* [YOUR GOAL] Look through the listing below and write out exactly the lines from the line with "lime 1x2 slope [104,181,226,240]" to the line with "purple 1x2 brick", both included, and no others.

[[ EXCERPTED DATA open ]]

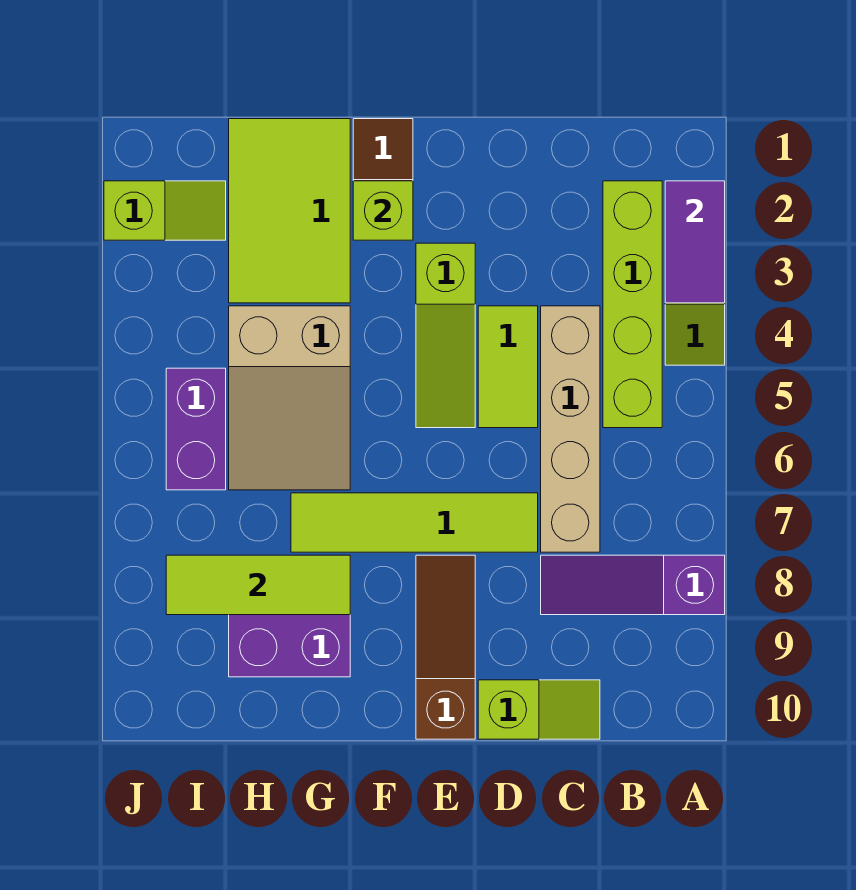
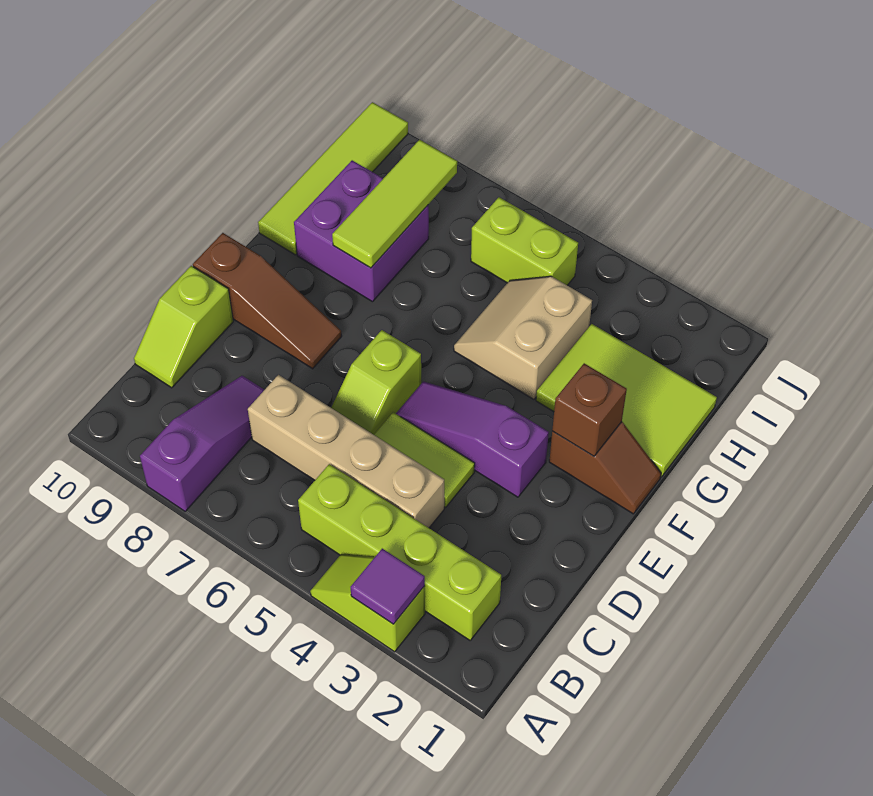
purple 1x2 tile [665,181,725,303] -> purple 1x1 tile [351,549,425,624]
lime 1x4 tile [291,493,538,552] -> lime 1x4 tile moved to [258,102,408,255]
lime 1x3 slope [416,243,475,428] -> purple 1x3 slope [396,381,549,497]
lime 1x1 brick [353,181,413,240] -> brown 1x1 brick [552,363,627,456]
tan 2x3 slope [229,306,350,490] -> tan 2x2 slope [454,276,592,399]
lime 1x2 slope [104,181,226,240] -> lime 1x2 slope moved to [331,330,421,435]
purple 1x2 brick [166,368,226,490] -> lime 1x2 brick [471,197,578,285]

[[ EXCERPTED DATA closed ]]
[[ EXCERPTED DATA open ]]

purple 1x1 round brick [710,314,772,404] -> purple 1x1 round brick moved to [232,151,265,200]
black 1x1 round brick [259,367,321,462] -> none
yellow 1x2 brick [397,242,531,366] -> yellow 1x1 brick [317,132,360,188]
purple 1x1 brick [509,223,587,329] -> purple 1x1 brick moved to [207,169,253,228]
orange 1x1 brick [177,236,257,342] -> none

[[ EXCERPTED DATA closed ]]

* [THE ANSWER]
lime 1x2 slope [104,181,226,240] -> lime 1x2 slope moved to [331,330,421,435]
purple 1x2 brick [166,368,226,490] -> lime 1x2 brick [471,197,578,285]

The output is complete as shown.